The answer must be one number: how many lines in the data below include the string "moved".

### Data to examine

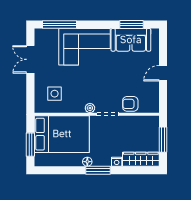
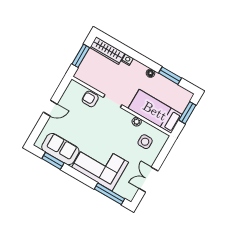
double door: (30, 59) -> (148, 180), swing flipped
armchair: (130, 104) -> (90, 99), turned 180
plant: (90, 108) -> (137, 122), moved
bed: (62, 134) -> (155, 111), width x0.67
window: (98, 170) -> (170, 76), moved

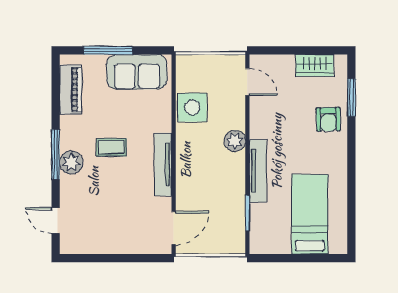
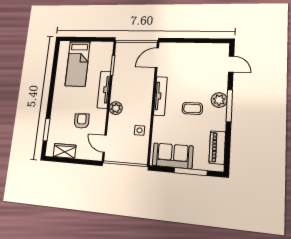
side table: (192, 107) -> (139, 130), width x0.54, depth x0.54
armchair: (328, 119) -> (82, 121), moved

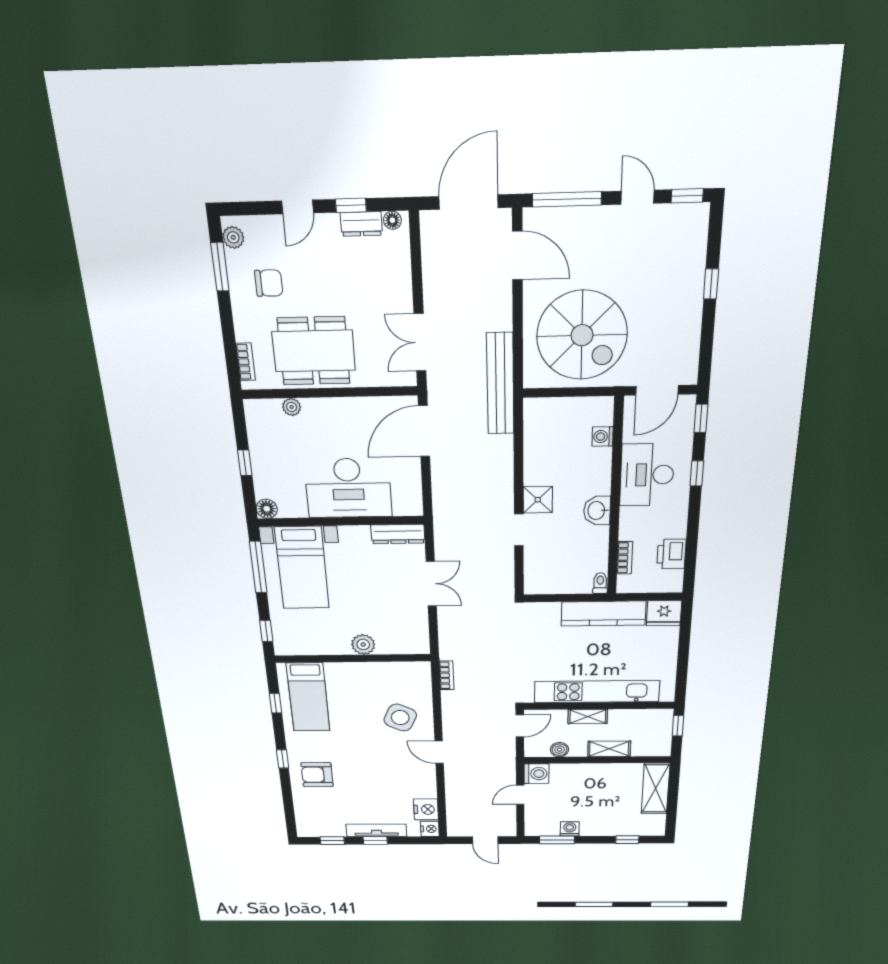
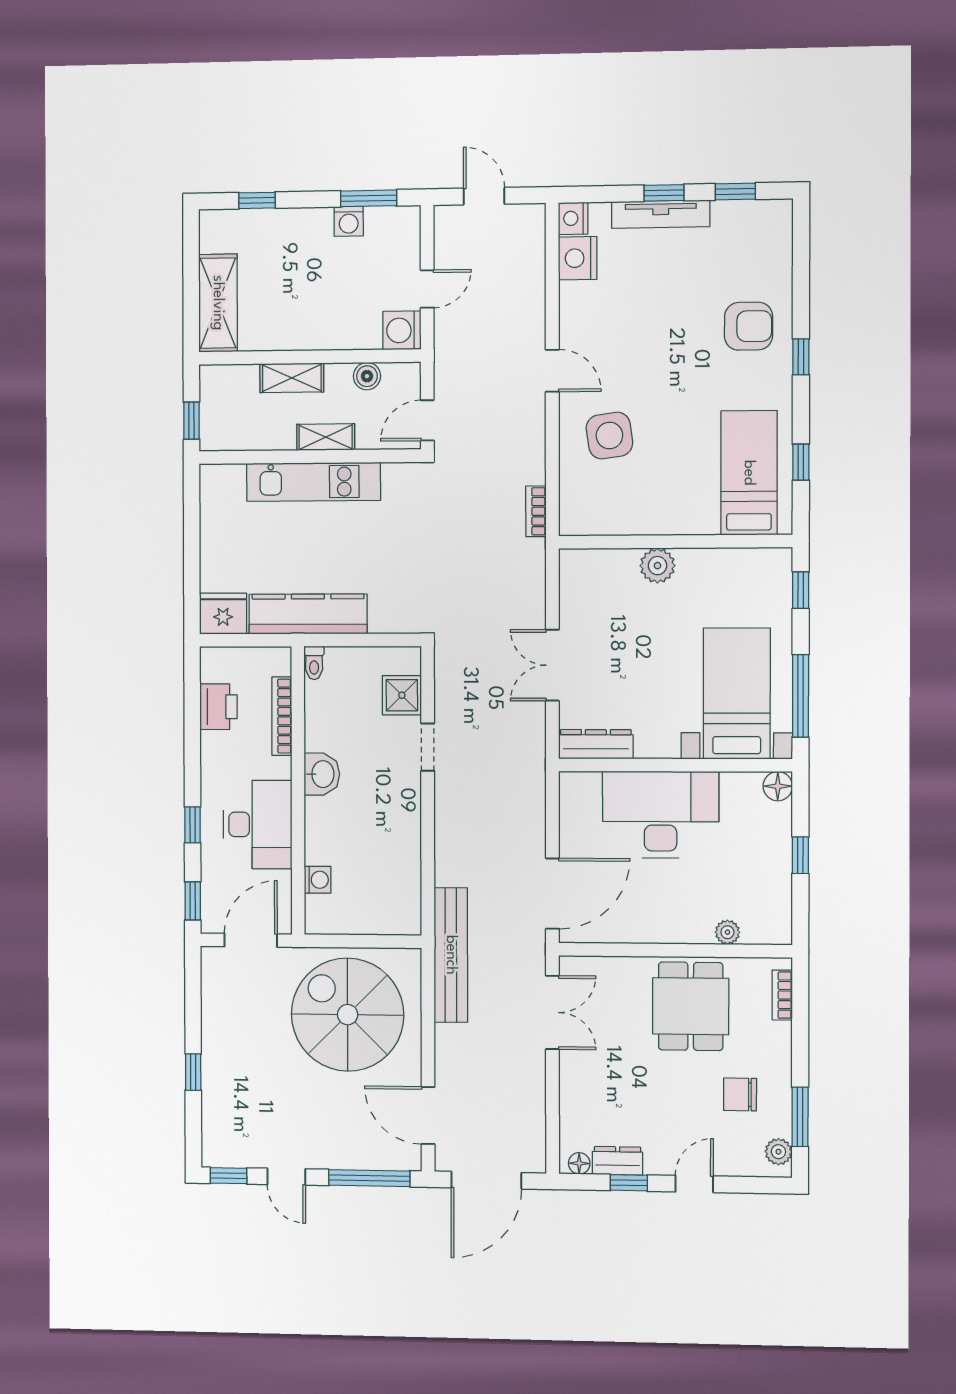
dining table: (314, 351) -> (691, 1006), width x0.73
shower: (538, 500) -> (402, 695), moved
bookcase: (625, 558) -> (282, 716), width x1.56
kitchen unit: (597, 692) -> (313, 482), width x0.73
side table: (400, 718) -> (609, 435), turned -33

######

(Written response)
4